• [Required action]:
Go over the records and count each line that has the string "degrees". Give the number and nothing else.
··· Record extracts ···
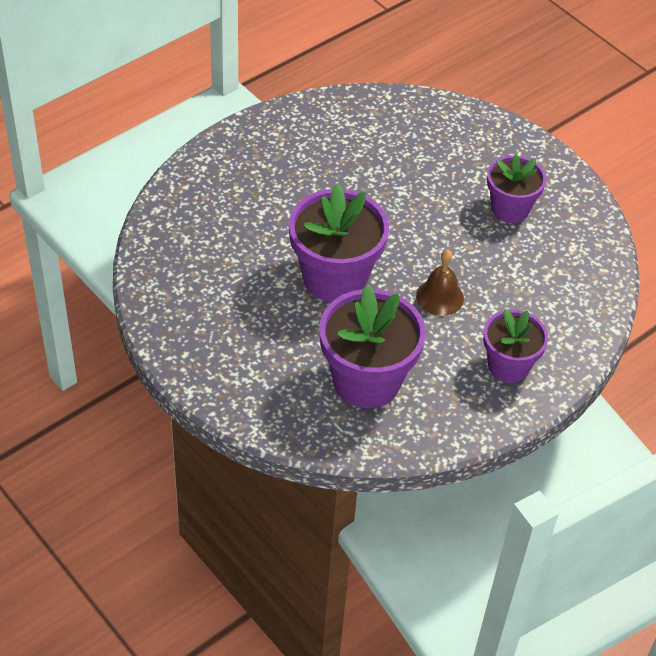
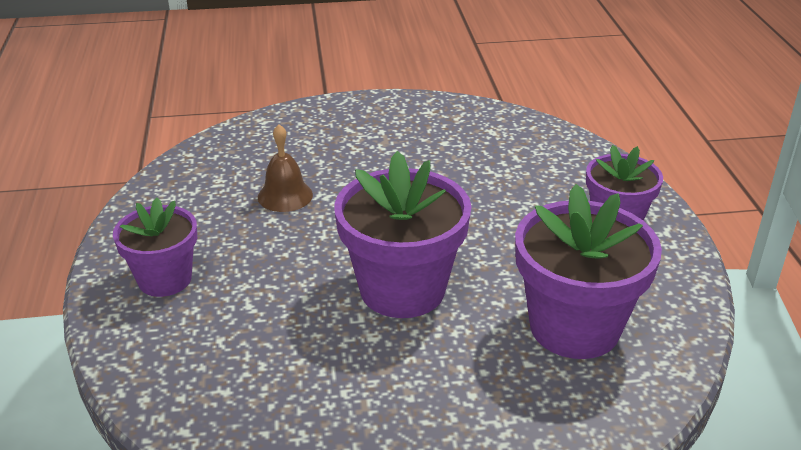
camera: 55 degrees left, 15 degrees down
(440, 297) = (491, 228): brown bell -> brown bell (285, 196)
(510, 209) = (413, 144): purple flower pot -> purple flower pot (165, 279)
···
··· Record extracts ···
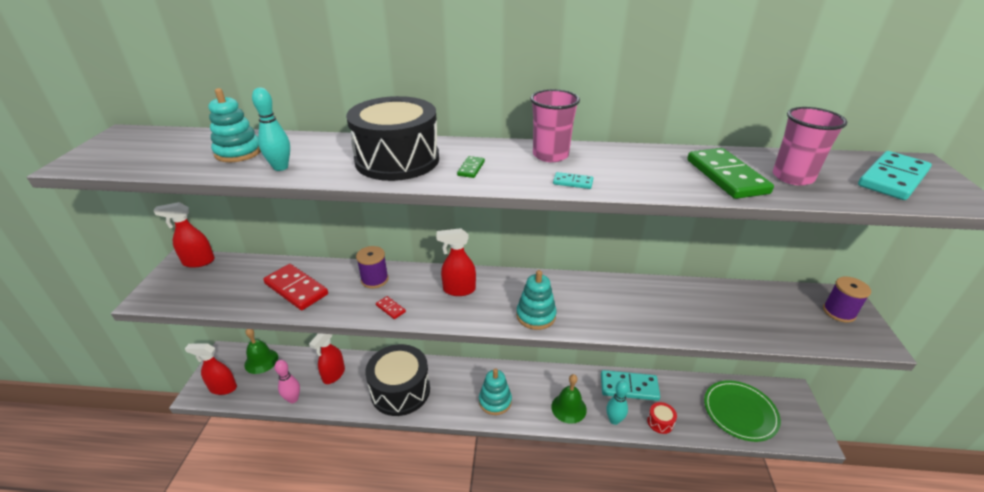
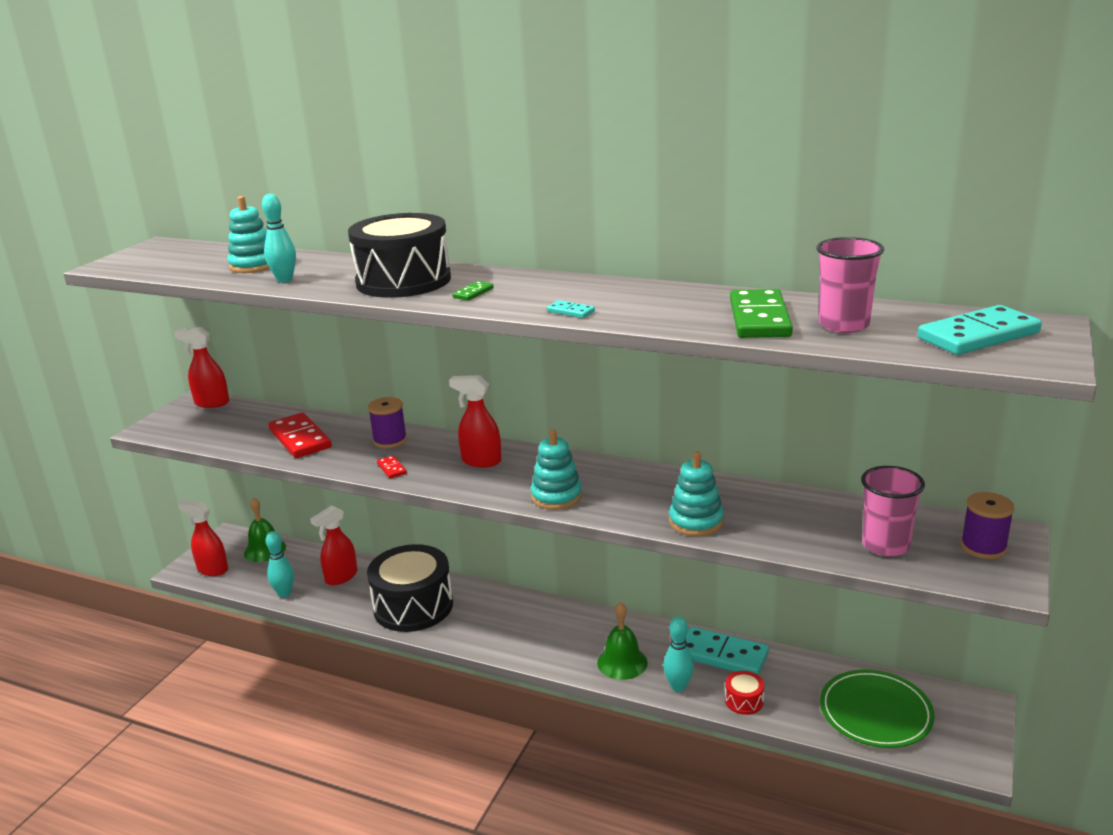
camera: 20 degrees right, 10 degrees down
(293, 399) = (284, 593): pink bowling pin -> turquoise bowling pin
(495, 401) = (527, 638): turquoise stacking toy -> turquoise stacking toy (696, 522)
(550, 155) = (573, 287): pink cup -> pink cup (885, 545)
···
··· Record extracts ···
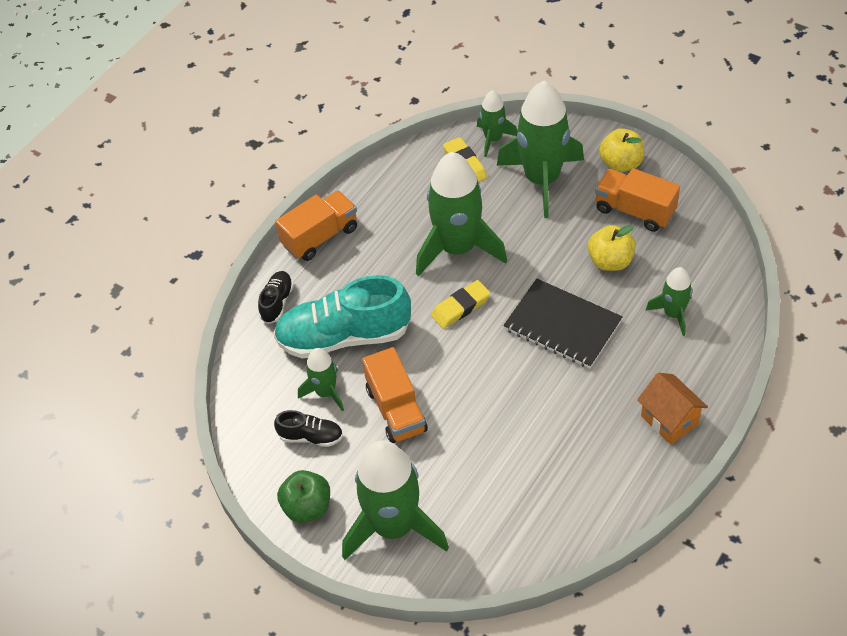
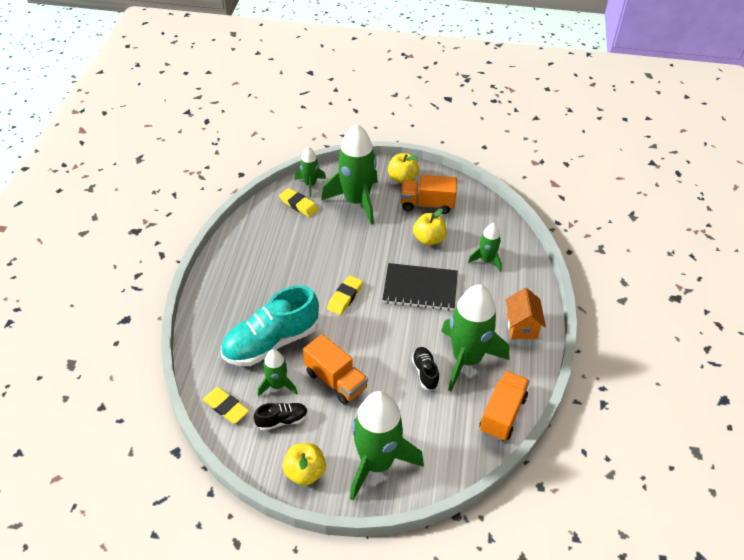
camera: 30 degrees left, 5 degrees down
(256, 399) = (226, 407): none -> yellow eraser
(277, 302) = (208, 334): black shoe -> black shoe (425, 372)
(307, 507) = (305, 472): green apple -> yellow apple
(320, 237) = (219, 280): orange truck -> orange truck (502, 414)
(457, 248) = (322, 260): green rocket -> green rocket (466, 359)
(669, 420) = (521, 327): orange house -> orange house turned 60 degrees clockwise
···
• [Completed exercise]:
4